**Your objective**
Reproduce the material starting at the line that has "Maya Rudolph [1292, 144]" and ending after the line that has "Hollywood Critics Association", including both of those lines. Substitute "Prizes" for each occurrence of "Awards" and leave everything else unchanged.

[Pointing material for screenshots and pages]
+ + + + + + +
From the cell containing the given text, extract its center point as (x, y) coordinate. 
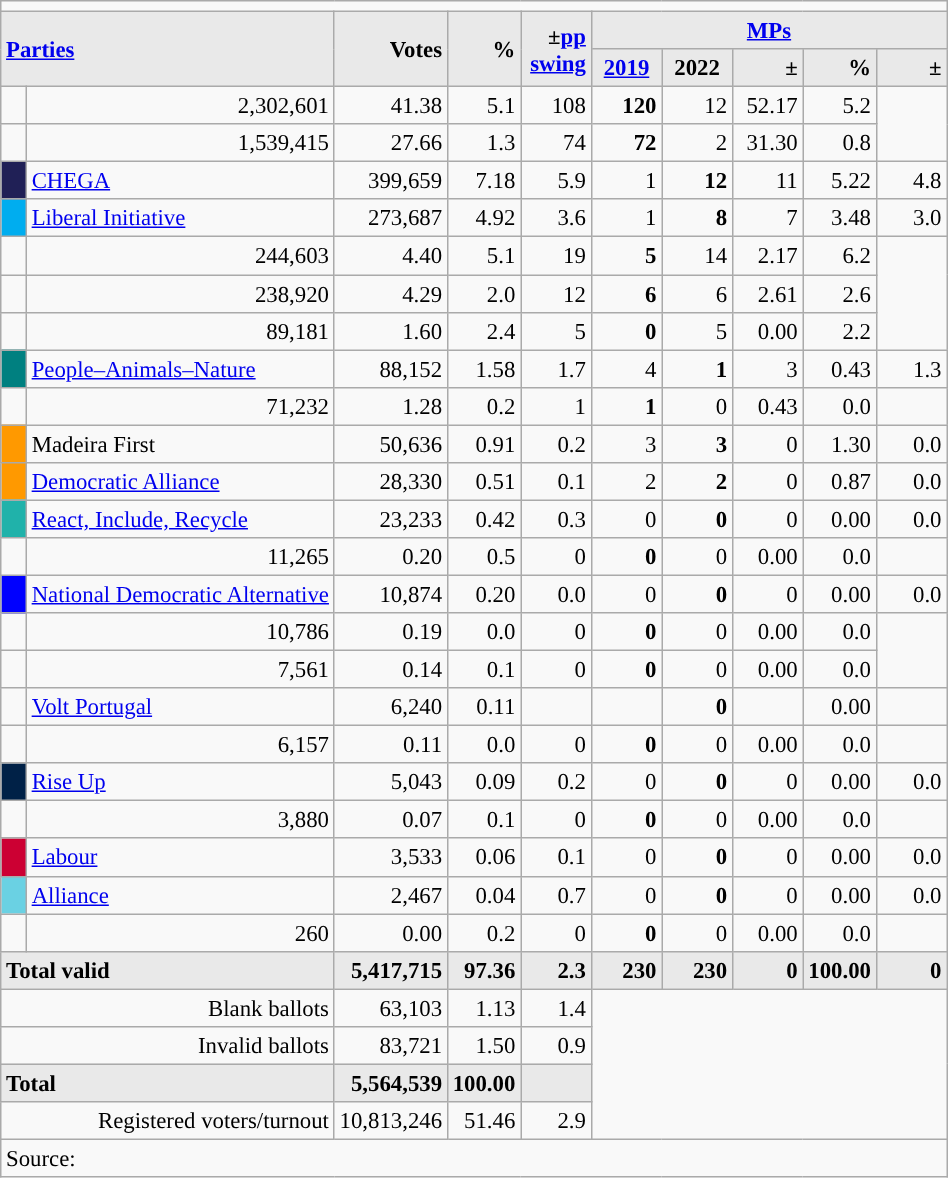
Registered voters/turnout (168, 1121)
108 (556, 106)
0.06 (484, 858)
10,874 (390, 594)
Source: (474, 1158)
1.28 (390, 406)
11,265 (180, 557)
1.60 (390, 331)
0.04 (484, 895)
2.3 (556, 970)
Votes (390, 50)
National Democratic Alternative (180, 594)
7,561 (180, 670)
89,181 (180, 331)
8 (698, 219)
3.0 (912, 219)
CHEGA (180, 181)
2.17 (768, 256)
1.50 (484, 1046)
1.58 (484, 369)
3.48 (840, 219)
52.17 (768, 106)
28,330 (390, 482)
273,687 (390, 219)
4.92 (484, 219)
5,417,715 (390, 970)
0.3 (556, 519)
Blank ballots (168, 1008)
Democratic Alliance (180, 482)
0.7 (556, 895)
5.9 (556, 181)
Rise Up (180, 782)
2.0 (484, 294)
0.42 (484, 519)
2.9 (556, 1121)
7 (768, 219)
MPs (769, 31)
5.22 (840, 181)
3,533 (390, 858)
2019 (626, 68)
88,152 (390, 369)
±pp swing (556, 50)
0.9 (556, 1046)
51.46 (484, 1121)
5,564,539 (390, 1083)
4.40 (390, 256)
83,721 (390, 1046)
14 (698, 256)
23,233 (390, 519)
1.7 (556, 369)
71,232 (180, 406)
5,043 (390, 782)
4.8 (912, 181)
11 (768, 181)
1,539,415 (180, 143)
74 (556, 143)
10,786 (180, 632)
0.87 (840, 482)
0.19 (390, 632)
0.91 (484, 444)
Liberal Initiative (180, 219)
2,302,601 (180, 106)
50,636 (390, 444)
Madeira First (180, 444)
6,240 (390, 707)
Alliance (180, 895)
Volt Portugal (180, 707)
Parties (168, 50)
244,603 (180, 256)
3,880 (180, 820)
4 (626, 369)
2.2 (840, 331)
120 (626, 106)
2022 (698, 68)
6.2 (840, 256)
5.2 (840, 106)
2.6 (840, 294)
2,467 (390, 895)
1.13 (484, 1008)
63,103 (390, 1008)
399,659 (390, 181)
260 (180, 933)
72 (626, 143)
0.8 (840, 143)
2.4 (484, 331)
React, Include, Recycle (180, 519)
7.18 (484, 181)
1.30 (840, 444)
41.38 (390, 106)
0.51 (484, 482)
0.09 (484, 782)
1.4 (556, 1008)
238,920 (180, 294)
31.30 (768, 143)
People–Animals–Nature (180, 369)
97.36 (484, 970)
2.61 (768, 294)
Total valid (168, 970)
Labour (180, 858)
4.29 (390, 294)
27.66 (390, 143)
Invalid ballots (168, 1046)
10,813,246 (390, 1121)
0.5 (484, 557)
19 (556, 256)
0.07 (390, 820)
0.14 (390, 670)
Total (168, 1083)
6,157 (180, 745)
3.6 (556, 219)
+ + + + + + +
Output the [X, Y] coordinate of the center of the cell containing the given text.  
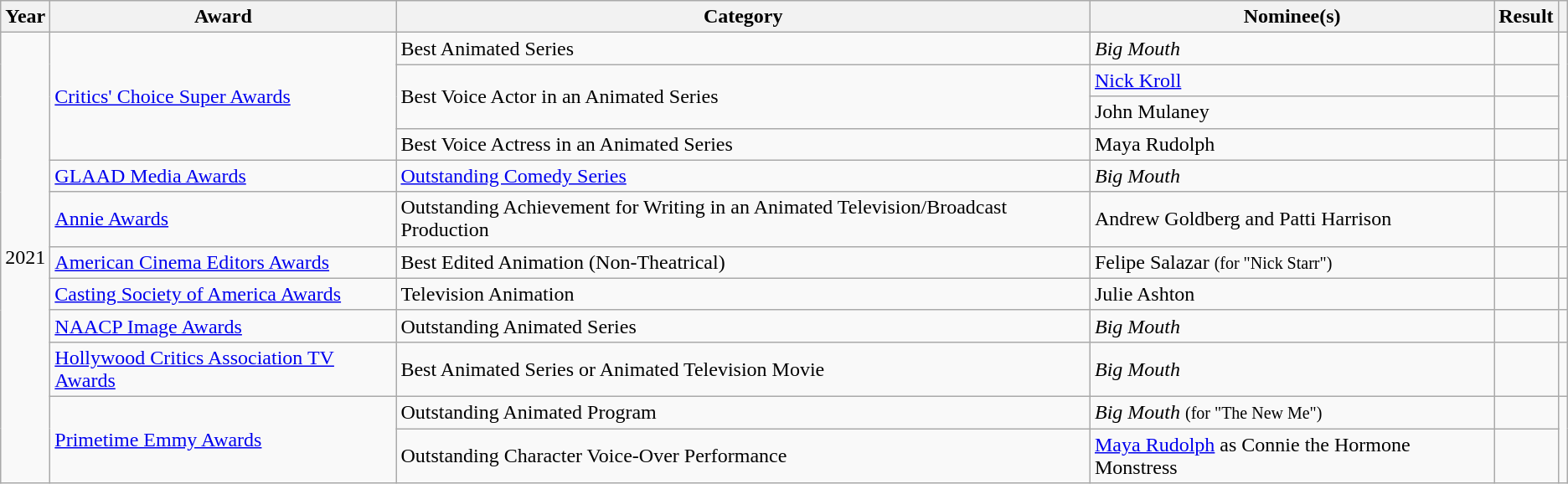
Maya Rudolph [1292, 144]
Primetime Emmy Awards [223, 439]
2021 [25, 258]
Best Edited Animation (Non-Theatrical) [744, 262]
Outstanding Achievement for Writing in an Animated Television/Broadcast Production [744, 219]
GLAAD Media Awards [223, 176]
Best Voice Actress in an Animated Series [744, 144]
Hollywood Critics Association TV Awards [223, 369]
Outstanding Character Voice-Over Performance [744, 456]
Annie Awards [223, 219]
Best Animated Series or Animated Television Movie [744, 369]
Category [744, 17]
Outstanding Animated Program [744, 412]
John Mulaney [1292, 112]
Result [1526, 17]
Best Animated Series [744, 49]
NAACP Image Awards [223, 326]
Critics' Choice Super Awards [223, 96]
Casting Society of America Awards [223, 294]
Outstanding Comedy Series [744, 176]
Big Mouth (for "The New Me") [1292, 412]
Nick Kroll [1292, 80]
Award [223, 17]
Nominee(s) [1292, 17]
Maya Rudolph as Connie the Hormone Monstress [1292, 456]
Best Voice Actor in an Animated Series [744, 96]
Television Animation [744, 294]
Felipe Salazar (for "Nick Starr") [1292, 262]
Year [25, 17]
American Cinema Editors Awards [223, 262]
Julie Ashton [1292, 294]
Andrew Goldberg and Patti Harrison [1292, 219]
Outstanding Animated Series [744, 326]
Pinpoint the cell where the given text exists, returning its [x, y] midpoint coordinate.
+ + + + + + +
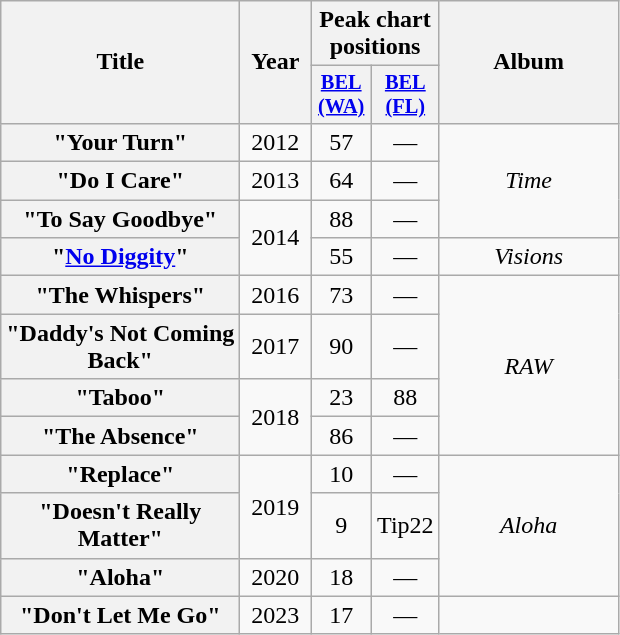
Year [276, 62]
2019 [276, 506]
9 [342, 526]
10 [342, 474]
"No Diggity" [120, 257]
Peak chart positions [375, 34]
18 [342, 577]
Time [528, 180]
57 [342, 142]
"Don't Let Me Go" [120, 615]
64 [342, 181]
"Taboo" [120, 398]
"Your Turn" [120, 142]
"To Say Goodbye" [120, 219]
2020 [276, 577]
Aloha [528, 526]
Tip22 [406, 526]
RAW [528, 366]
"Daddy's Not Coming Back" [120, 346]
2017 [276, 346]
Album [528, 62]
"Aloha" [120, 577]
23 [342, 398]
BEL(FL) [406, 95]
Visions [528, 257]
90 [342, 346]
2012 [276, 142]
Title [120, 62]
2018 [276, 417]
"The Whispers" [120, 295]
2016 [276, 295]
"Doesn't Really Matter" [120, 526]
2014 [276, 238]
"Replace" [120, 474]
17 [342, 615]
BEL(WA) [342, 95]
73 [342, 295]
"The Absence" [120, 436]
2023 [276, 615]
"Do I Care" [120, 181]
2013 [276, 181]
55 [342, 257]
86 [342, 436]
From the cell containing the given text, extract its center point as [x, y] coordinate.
+ + + + + + +
**Task answer**
Maya Rudolph [1292, 144]
Primetime Emmy Prizes [223, 439]
2021 [25, 258]
Best Edited Animation (Non-Theatrical) [744, 262]
Outstanding Achievement for Writing in an Animated Television/Broadcast Production [744, 219]
GLAAD Media Prizes [223, 176]
Best Voice Actress in an Animated Series [744, 144]
Hollywood Critics Association TV Prizes [223, 369]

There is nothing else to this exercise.